* **GIVEN RECORDS**:
------------

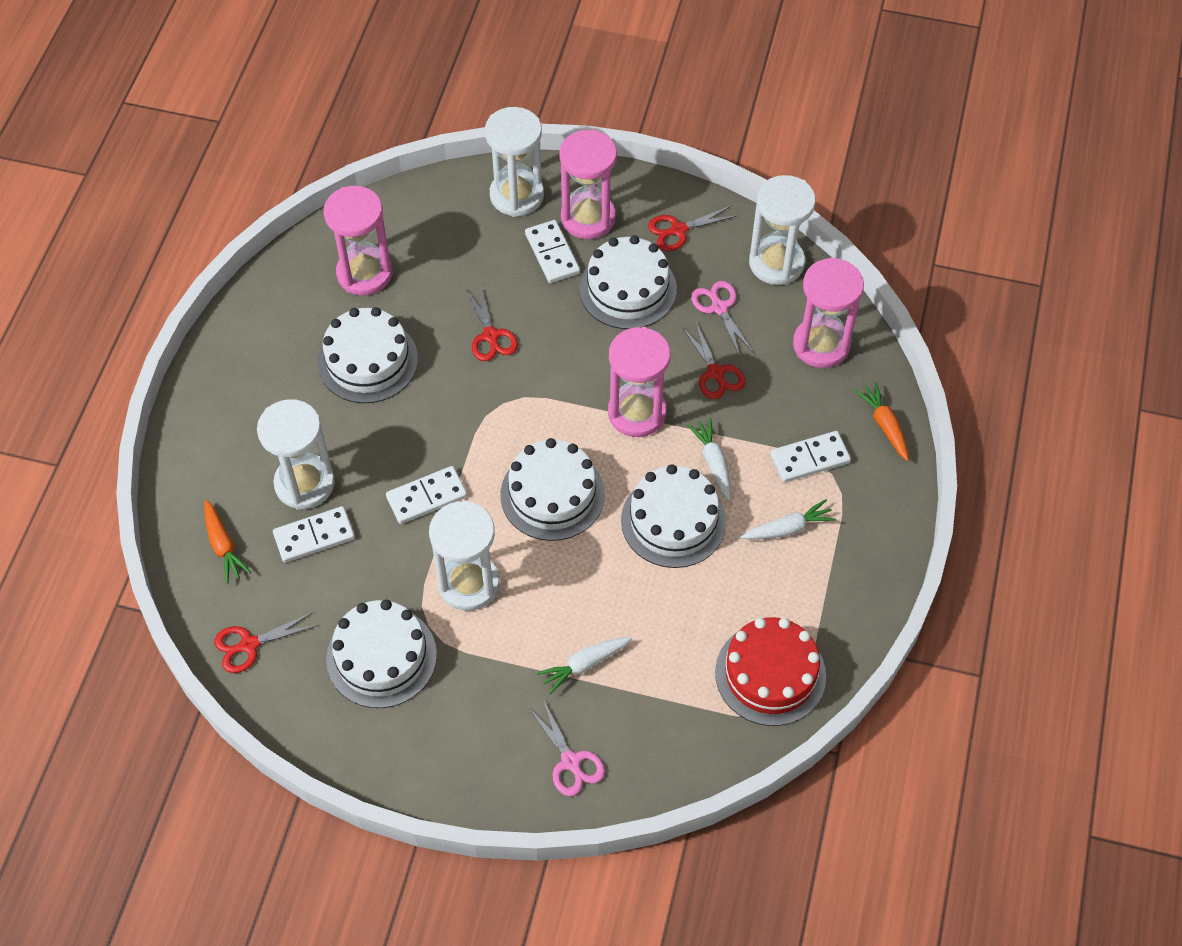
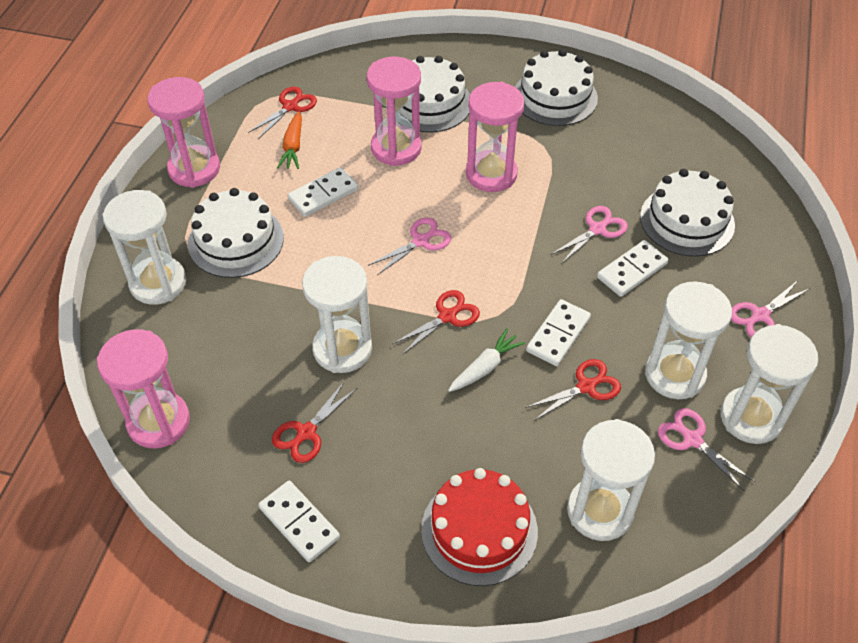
orange carrot: [204,500,251,583] [855,382,909,461] = 2 -> [277,112,302,169] = 1
pink scissors: [528,699,605,796] [691,281,754,356] = 2 -> [368,218,452,275] [551,206,628,264] [658,408,755,492] [731,280,811,337] = 4
white cake: [318,307,418,403] [326,600,437,708] [500,438,605,541] [579,235,677,329] [621,464,727,568] = 5 -> [188,188,284,278] [399,56,470,133] [515,49,598,126] [640,169,735,257] = 4
white carrot: [537,637,632,695] [687,418,731,501] [741,499,836,540] = 3 -> [448,329,525,392] = 1
white hourglass: [257,399,335,510] [429,501,500,611] [485,107,544,217] [749,175,816,285] = 4 -> [103,190,186,305] [302,256,372,373] [567,419,655,541] [645,281,732,399] [721,324,818,444] = 5

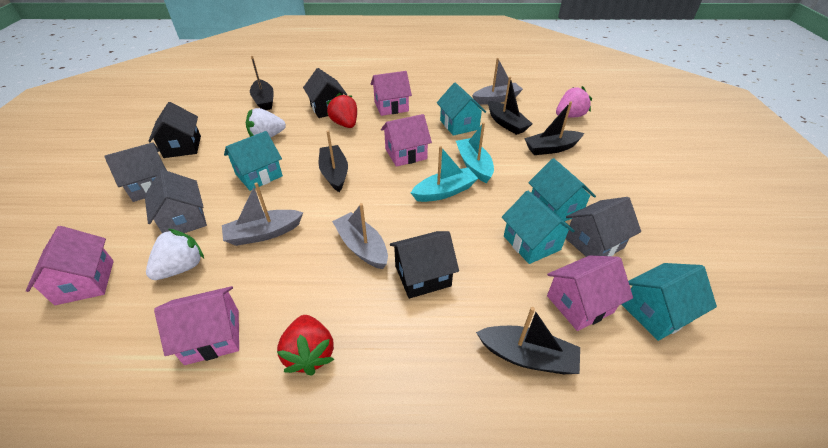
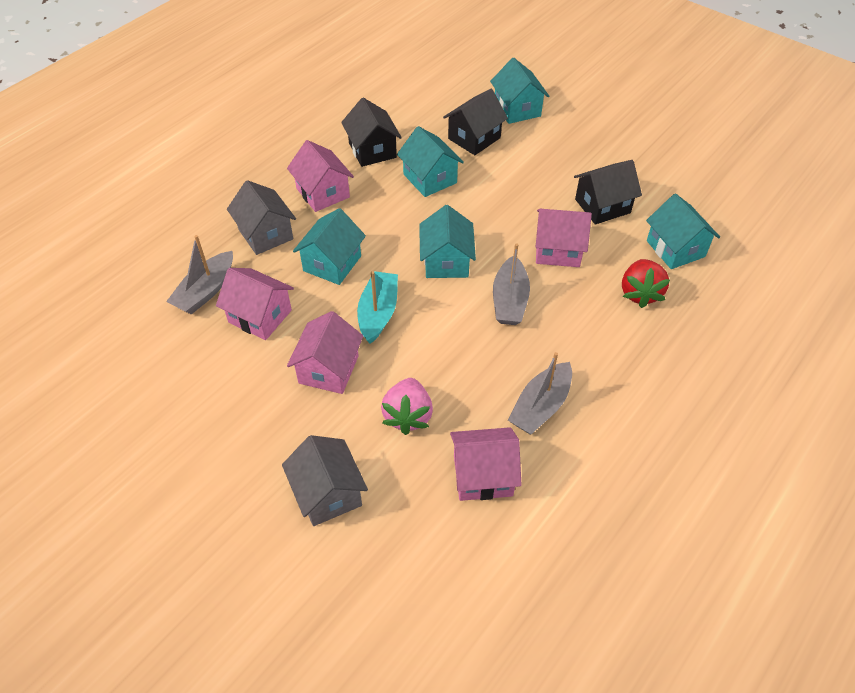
black boat: [250,56,274,110] [319,131,348,192] [476,307,580,374] [488,77,532,135] [524,101,584,155] = 5 -> none = 0
grey house: [104,142,167,202] [145,169,207,233] [566,197,641,257] = 3 -> [227,180,296,255] [282,435,368,526] = 2
red strawberry: [277,315,334,376] [326,93,357,128] = 2 -> [622,259,670,308] = 1
turquoise boat: [411,146,478,202] [456,123,494,183] = 2 -> [357,271,398,344] = 1
white strawberry: [146,229,204,280] [246,108,286,138] = 2 -> none = 0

------------

* **TASK DESCRIPTION**:
Write out every line in the data that holds the string "carrot".

* **TASK SOLUTION**:
orange carrot: [204,500,251,583] [855,382,909,461] = 2 -> [277,112,302,169] = 1
white carrot: [537,637,632,695] [687,418,731,501] [741,499,836,540] = 3 -> [448,329,525,392] = 1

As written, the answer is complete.